Extracted information:
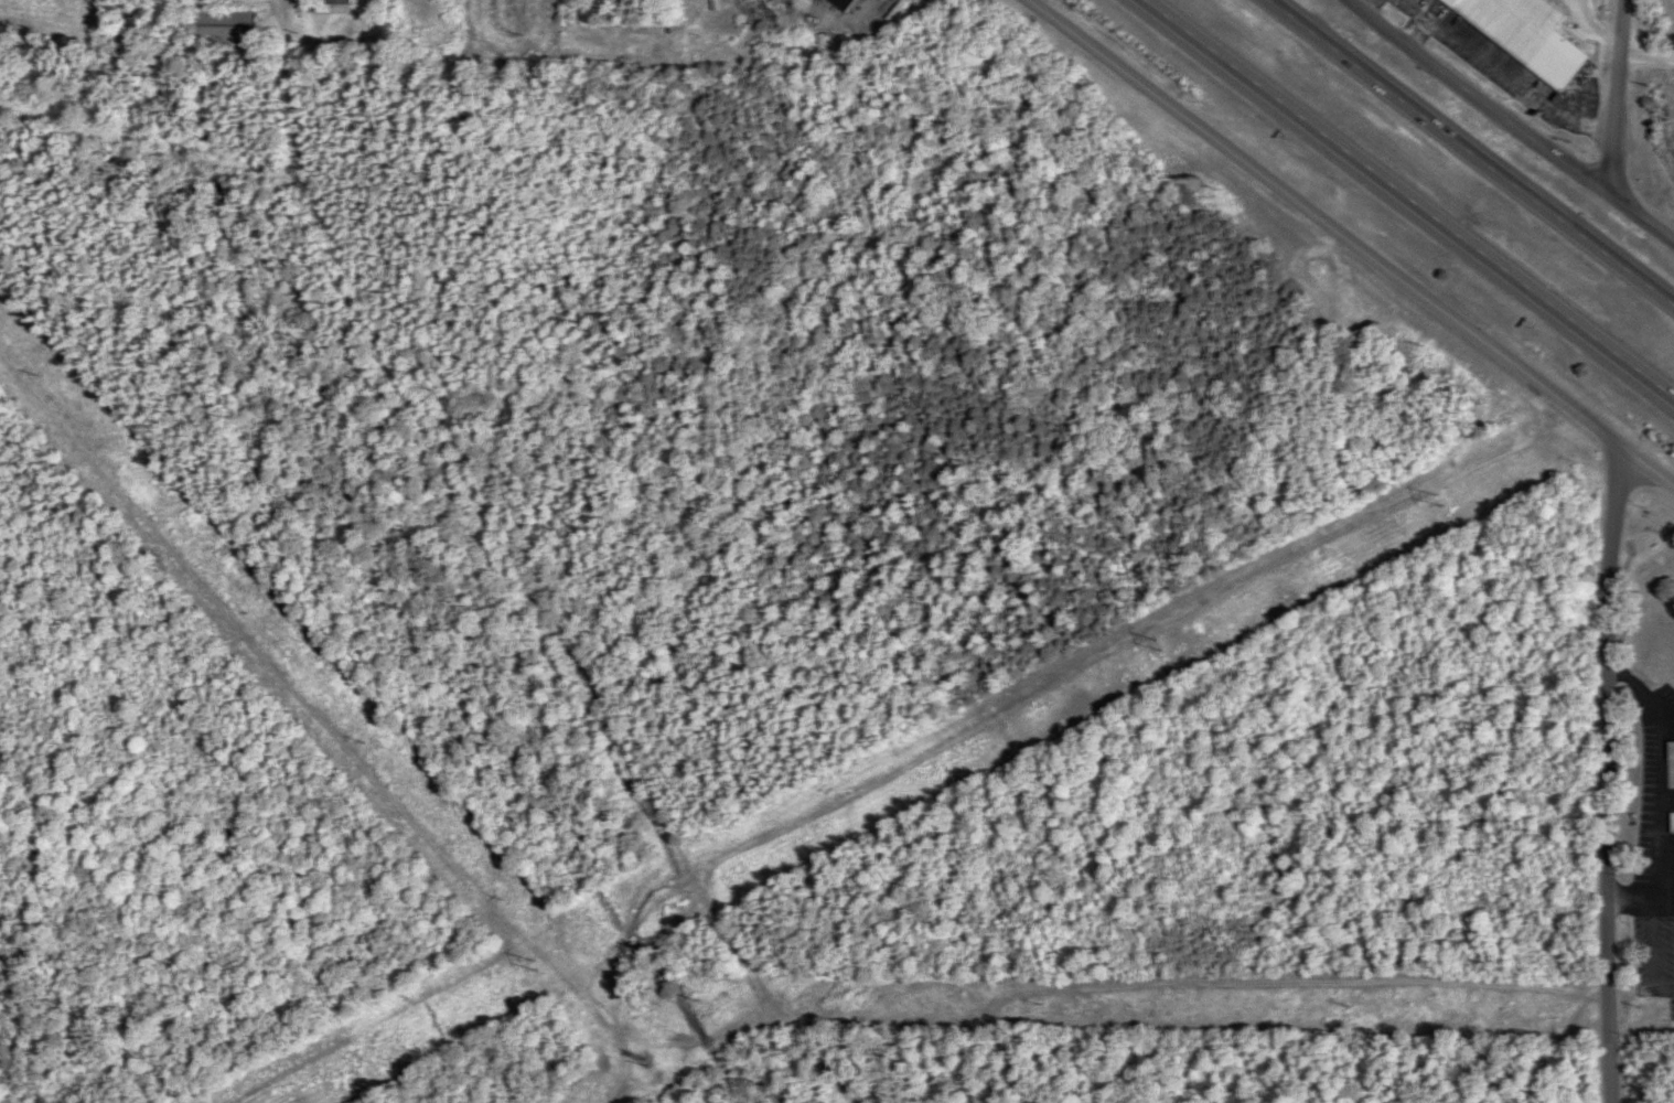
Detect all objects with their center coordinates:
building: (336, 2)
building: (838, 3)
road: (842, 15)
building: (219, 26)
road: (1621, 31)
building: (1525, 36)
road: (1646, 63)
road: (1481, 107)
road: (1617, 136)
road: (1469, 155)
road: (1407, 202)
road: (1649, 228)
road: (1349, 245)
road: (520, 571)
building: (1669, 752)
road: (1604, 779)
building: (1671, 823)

Your instructions: Where does the string "road" occur in the data above? Copy every line that holds it.

Your solution:
road: (842, 15)
road: (1621, 31)
road: (1646, 63)
road: (1481, 107)
road: (1617, 136)
road: (1469, 155)
road: (1407, 202)
road: (1649, 228)
road: (1349, 245)
road: (520, 571)
road: (1604, 779)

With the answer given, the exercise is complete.